Work task
The records that follow are to be repeated exactly, without any pictures.

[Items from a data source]

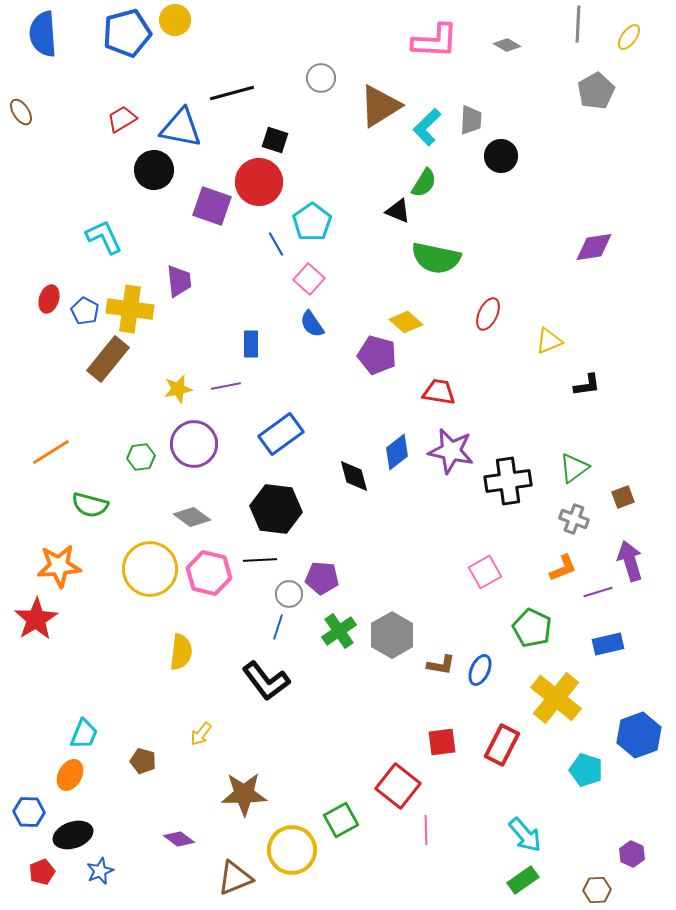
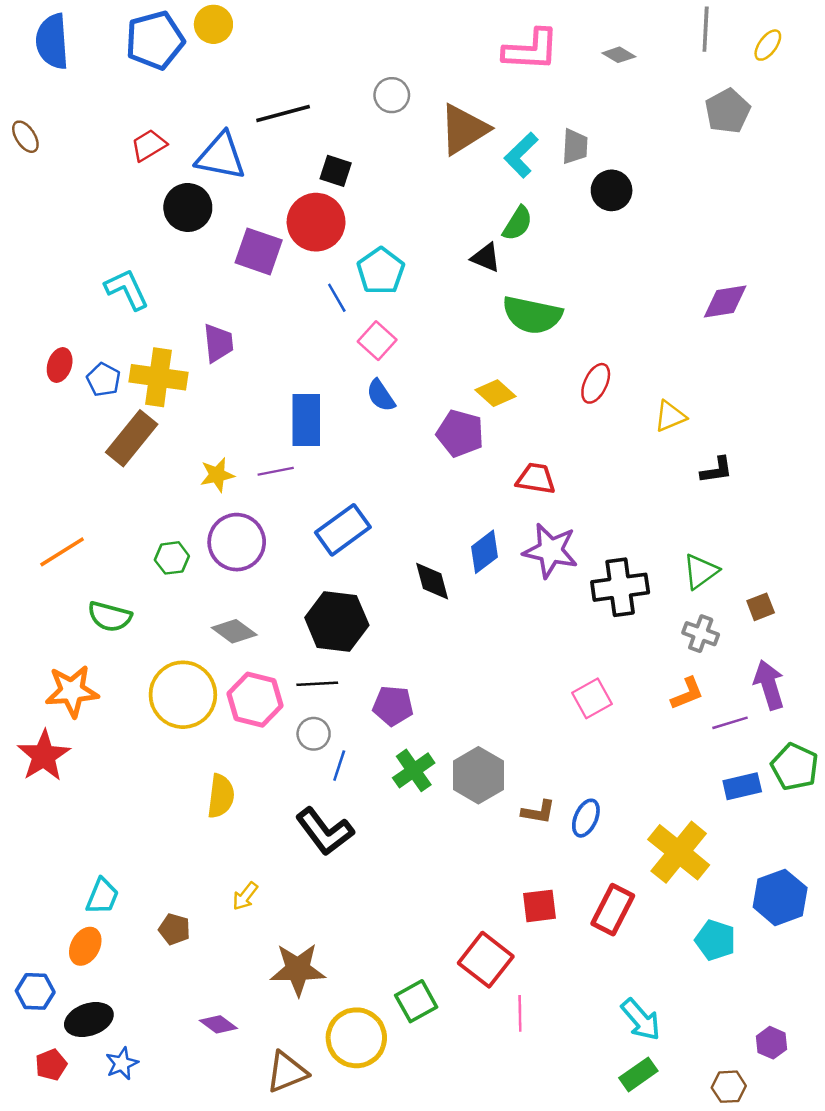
blue rectangle: (251, 344) -> (306, 420), size x1.6
gray circle: (289, 594) -> (314, 734), moved
green pentagon: (532, 628) -> (795, 767), moved

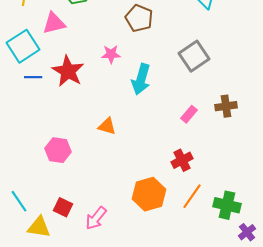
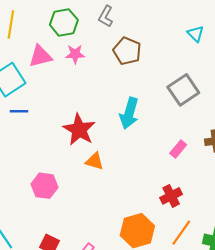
pink star: (111, 54) -> (75, 54), moved
red star: (68, 71) -> (79, 130), moved

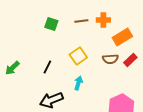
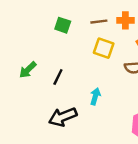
yellow square: (78, 56) -> (104, 48), moved, turned -36
green arrow: (12, 68) -> (28, 70), moved

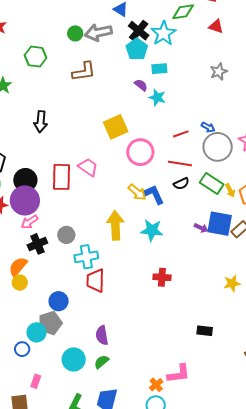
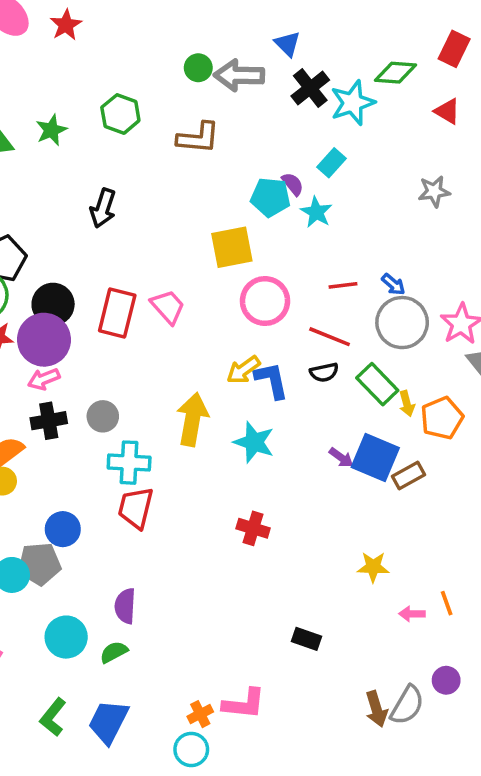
cyan pentagon: (137, 49) -> (270, 197), moved, turned 30
green hexagon: (36, 57) -> (120, 114), moved
cyan rectangle: (159, 69) -> (331, 163), turned -56
yellow arrow: (137, 192) -> (243, 370), turned 90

Response
blue rectangle: (251, 344) -> (306, 420), size x1.6
gray circle: (289, 594) -> (314, 734), moved
green pentagon: (532, 628) -> (795, 767), moved

pink star: (111, 54) -> (75, 54), moved
red star: (68, 71) -> (79, 130), moved

yellow square: (78, 56) -> (104, 48), moved, turned -36
green arrow: (12, 68) -> (28, 70), moved

cyan pentagon: (137, 49) -> (270, 197), moved, turned 30
green hexagon: (36, 57) -> (120, 114), moved
cyan rectangle: (159, 69) -> (331, 163), turned -56
yellow arrow: (137, 192) -> (243, 370), turned 90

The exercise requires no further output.